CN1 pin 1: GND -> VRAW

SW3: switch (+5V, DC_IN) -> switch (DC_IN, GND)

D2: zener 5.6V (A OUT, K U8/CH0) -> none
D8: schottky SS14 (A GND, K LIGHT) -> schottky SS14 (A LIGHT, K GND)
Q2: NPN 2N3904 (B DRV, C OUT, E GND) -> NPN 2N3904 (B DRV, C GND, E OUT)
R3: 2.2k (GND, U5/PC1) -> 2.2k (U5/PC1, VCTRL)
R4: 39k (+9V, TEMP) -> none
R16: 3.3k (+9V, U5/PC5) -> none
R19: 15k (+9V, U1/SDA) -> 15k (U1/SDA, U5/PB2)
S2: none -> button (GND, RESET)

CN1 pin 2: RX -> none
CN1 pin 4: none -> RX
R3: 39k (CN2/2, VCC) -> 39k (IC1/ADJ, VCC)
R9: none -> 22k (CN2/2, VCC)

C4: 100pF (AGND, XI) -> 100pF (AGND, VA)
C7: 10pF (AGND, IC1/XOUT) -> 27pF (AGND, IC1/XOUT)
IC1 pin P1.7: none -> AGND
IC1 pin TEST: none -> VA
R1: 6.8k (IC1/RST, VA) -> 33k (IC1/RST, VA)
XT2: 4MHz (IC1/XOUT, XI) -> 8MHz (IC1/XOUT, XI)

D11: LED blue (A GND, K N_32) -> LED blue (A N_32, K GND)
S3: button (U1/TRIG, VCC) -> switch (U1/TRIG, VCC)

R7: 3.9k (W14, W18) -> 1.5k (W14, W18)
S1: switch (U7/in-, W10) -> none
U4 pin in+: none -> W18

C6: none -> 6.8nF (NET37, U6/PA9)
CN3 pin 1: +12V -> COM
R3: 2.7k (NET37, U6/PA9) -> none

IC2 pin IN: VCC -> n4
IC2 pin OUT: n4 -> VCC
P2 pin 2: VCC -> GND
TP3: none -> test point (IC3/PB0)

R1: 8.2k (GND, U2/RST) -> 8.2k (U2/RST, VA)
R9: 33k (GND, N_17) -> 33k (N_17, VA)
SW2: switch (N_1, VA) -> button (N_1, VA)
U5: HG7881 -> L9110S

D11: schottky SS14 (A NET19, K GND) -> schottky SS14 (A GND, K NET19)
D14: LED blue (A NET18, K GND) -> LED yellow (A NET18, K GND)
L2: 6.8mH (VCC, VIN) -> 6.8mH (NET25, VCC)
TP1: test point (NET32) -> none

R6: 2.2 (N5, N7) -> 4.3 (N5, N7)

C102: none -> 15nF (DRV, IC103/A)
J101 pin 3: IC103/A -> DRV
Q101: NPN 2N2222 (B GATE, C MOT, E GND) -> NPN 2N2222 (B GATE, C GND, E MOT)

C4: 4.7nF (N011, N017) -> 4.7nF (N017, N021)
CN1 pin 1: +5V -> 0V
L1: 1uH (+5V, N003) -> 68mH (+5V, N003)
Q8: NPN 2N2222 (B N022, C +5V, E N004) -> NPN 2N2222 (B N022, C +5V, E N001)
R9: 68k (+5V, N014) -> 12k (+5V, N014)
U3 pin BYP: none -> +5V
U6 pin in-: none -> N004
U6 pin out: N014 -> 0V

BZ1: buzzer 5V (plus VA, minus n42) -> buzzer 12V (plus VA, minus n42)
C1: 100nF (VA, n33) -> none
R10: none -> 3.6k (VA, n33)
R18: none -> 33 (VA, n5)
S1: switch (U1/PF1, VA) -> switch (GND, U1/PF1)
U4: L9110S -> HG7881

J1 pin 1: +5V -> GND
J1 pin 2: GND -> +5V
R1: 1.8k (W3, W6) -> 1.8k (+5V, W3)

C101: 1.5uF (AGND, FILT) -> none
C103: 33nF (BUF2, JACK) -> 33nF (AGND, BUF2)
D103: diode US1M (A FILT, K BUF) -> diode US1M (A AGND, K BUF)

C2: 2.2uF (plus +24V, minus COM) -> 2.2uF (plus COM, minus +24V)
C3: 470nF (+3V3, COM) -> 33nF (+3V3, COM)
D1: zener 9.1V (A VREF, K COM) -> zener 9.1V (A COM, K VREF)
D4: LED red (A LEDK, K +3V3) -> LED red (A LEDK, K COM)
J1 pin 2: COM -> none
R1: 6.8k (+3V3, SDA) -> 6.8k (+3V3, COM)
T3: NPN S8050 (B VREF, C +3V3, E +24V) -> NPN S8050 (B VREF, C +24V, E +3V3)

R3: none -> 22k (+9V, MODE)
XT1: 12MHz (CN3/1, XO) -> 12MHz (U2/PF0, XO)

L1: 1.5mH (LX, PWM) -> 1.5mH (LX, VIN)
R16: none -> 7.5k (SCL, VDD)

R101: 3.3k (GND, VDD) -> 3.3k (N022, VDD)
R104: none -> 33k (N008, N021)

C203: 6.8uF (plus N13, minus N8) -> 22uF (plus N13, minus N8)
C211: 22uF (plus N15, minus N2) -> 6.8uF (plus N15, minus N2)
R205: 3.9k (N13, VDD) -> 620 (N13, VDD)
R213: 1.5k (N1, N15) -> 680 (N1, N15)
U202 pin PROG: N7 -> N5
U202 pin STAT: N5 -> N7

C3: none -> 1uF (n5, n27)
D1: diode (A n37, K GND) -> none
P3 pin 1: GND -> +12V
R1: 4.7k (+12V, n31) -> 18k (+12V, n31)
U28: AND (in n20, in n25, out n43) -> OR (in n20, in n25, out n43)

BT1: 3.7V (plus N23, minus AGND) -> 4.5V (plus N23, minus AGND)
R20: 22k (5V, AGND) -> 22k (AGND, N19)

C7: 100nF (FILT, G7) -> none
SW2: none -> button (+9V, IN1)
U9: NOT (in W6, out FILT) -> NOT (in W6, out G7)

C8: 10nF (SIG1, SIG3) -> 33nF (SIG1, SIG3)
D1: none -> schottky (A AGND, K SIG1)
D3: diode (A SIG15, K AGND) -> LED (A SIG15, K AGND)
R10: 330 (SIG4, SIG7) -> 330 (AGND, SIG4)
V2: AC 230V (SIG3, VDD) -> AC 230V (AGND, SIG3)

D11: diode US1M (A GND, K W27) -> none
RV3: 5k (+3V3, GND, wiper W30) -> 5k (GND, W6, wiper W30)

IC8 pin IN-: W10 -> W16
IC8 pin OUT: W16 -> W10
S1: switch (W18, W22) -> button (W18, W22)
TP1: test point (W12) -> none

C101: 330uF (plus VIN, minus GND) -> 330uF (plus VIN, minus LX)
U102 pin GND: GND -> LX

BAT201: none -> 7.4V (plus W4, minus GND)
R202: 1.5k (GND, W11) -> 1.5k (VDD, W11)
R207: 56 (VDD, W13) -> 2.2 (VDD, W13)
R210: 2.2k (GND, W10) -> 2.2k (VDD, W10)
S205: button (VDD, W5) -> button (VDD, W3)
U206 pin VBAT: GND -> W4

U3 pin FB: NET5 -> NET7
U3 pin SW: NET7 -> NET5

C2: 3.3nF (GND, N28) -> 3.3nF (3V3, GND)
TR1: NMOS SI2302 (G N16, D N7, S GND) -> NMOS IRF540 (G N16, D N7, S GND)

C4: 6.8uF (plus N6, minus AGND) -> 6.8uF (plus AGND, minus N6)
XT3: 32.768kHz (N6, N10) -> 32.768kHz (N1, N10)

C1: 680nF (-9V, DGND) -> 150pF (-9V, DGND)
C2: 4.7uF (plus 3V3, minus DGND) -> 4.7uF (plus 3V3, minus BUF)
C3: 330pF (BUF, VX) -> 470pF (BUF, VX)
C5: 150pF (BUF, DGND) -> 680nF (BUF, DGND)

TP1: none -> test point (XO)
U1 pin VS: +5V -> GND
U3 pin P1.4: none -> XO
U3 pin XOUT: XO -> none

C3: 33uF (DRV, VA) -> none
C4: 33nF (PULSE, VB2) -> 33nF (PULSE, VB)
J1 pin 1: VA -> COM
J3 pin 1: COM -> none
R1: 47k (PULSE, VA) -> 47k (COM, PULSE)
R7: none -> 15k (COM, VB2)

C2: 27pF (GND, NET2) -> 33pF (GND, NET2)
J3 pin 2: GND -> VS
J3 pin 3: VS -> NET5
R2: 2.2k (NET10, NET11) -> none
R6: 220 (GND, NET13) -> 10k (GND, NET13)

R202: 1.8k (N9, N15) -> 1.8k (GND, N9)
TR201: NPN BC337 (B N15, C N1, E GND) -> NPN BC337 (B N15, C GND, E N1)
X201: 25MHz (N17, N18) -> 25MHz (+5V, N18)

+ + + + + + +

Exercise:
Extract from the records above the lines from the one containing "J1 pin 1: +5V -> GND" to the one containing "BAT201: none -> 7.4V (plus W4, minus GND)", both lines included, exactly as they appear and with nothing else.

Response to this exercise:
J1 pin 1: +5V -> GND
J1 pin 2: GND -> +5V
R1: 1.8k (W3, W6) -> 1.8k (+5V, W3)

C101: 1.5uF (AGND, FILT) -> none
C103: 33nF (BUF2, JACK) -> 33nF (AGND, BUF2)
D103: diode US1M (A FILT, K BUF) -> diode US1M (A AGND, K BUF)

C2: 2.2uF (plus +24V, minus COM) -> 2.2uF (plus COM, minus +24V)
C3: 470nF (+3V3, COM) -> 33nF (+3V3, COM)
D1: zener 9.1V (A VREF, K COM) -> zener 9.1V (A COM, K VREF)
D4: LED red (A LEDK, K +3V3) -> LED red (A LEDK, K COM)
J1 pin 2: COM -> none
R1: 6.8k (+3V3, SDA) -> 6.8k (+3V3, COM)
T3: NPN S8050 (B VREF, C +3V3, E +24V) -> NPN S8050 (B VREF, C +24V, E +3V3)

R3: none -> 22k (+9V, MODE)
XT1: 12MHz (CN3/1, XO) -> 12MHz (U2/PF0, XO)

L1: 1.5mH (LX, PWM) -> 1.5mH (LX, VIN)
R16: none -> 7.5k (SCL, VDD)

R101: 3.3k (GND, VDD) -> 3.3k (N022, VDD)
R104: none -> 33k (N008, N021)

C203: 6.8uF (plus N13, minus N8) -> 22uF (plus N13, minus N8)
C211: 22uF (plus N15, minus N2) -> 6.8uF (plus N15, minus N2)
R205: 3.9k (N13, VDD) -> 620 (N13, VDD)
R213: 1.5k (N1, N15) -> 680 (N1, N15)
U202 pin PROG: N7 -> N5
U202 pin STAT: N5 -> N7

C3: none -> 1uF (n5, n27)
D1: diode (A n37, K GND) -> none
P3 pin 1: GND -> +12V
R1: 4.7k (+12V, n31) -> 18k (+12V, n31)
U28: AND (in n20, in n25, out n43) -> OR (in n20, in n25, out n43)

BT1: 3.7V (plus N23, minus AGND) -> 4.5V (plus N23, minus AGND)
R20: 22k (5V, AGND) -> 22k (AGND, N19)

C7: 100nF (FILT, G7) -> none
SW2: none -> button (+9V, IN1)
U9: NOT (in W6, out FILT) -> NOT (in W6, out G7)

C8: 10nF (SIG1, SIG3) -> 33nF (SIG1, SIG3)
D1: none -> schottky (A AGND, K SIG1)
D3: diode (A SIG15, K AGND) -> LED (A SIG15, K AGND)
R10: 330 (SIG4, SIG7) -> 330 (AGND, SIG4)
V2: AC 230V (SIG3, VDD) -> AC 230V (AGND, SIG3)

D11: diode US1M (A GND, K W27) -> none
RV3: 5k (+3V3, GND, wiper W30) -> 5k (GND, W6, wiper W30)

IC8 pin IN-: W10 -> W16
IC8 pin OUT: W16 -> W10
S1: switch (W18, W22) -> button (W18, W22)
TP1: test point (W12) -> none

C101: 330uF (plus VIN, minus GND) -> 330uF (plus VIN, minus LX)
U102 pin GND: GND -> LX

BAT201: none -> 7.4V (plus W4, minus GND)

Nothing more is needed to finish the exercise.